→ Task instructions: Write out exactly, excluding pictures, the lines from the one containing "none -> green plate D1:F1 level 1" through the end of the data, both included.

→ Given entries:
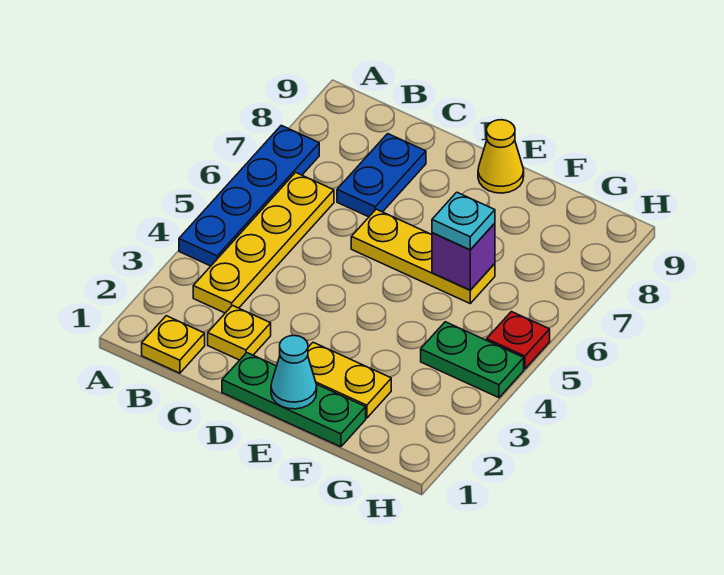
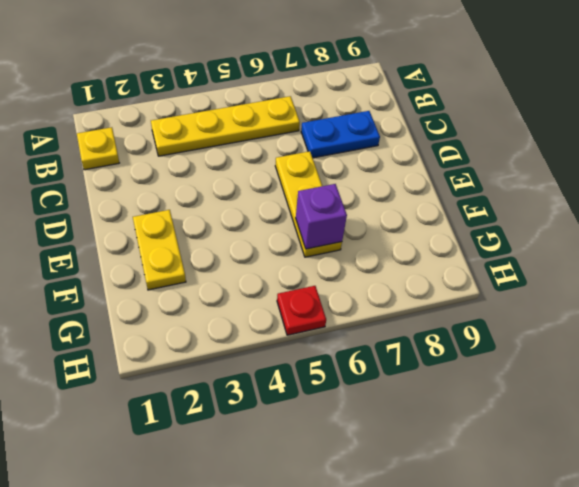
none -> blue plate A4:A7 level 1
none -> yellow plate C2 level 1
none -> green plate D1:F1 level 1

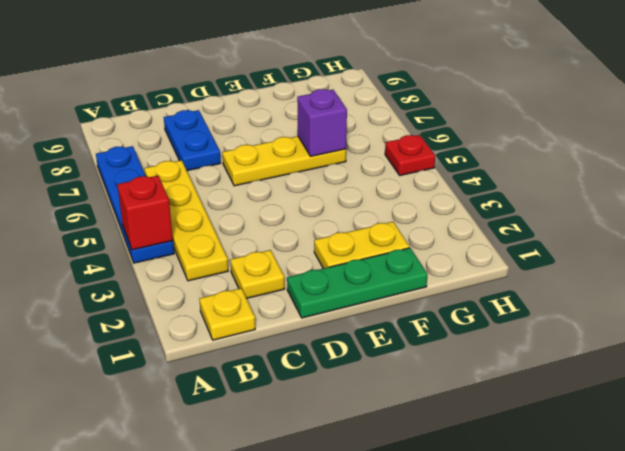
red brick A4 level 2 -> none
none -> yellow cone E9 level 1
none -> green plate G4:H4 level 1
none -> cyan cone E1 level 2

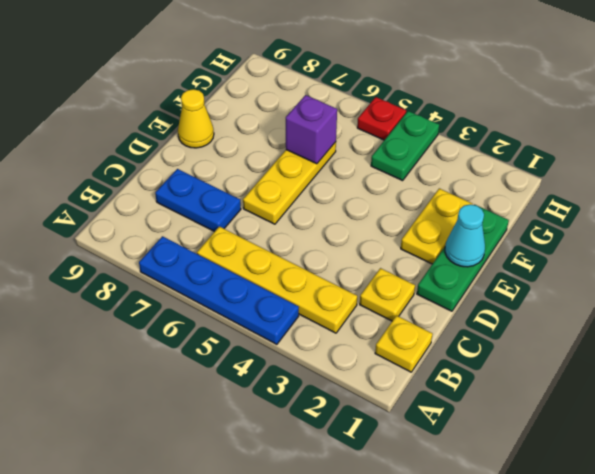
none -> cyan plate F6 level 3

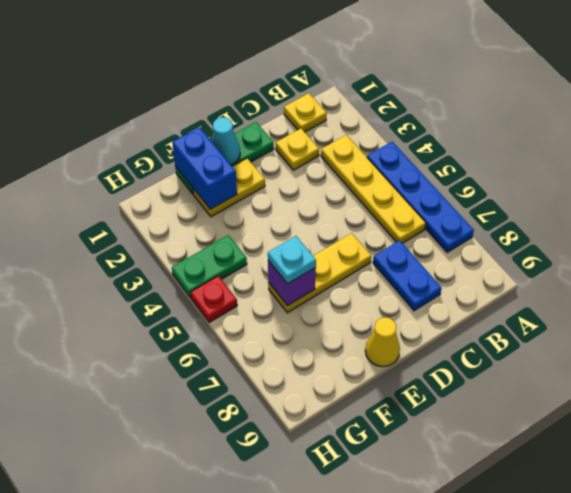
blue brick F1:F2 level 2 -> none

→ Your response:
none -> green plate D1:F1 level 1

red brick A4 level 2 -> none
none -> yellow cone E9 level 1
none -> green plate G4:H4 level 1
none -> cyan cone E1 level 2

none -> cyan plate F6 level 3

blue brick F1:F2 level 2 -> none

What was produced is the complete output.